═══ Records to use

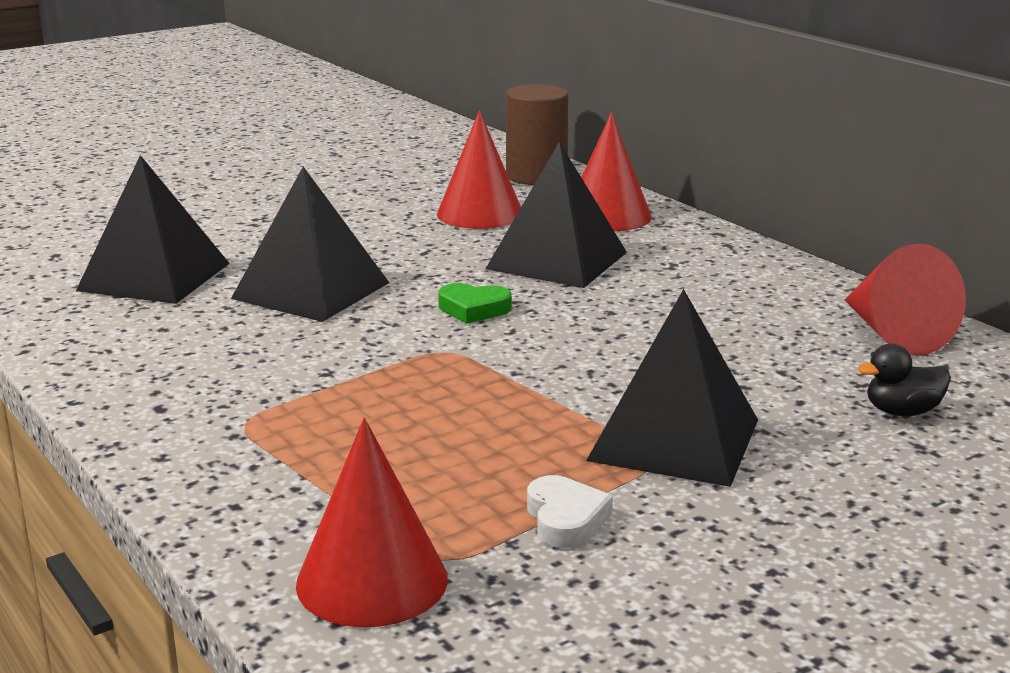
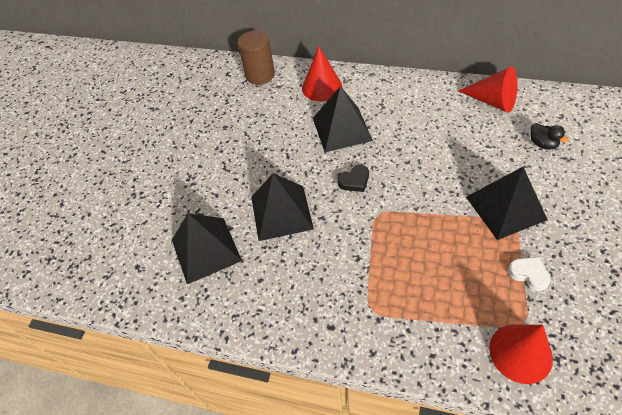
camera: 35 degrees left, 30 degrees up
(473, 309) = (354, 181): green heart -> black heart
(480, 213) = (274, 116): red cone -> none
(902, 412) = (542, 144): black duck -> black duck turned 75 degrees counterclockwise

══════
═══ Records to use

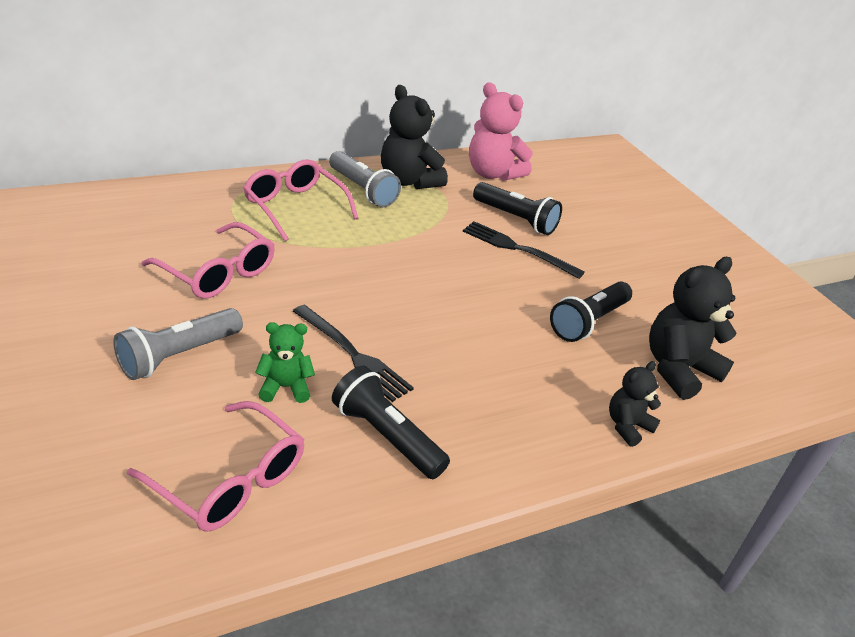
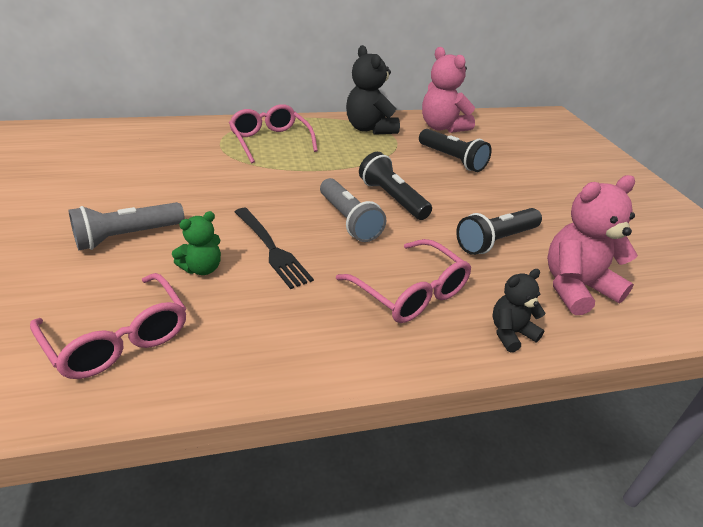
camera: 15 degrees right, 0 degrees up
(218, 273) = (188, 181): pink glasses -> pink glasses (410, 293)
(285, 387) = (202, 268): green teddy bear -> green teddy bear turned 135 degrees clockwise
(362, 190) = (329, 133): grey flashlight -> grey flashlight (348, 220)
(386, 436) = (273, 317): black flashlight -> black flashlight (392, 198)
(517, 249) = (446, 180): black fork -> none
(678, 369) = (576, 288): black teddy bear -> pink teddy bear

══════

Problem details: Every line that contains the string "teddy" should be copied from the entries.

Task result:
(285, 387) = (202, 268): green teddy bear -> green teddy bear turned 135 degrees clockwise
(678, 369) = (576, 288): black teddy bear -> pink teddy bear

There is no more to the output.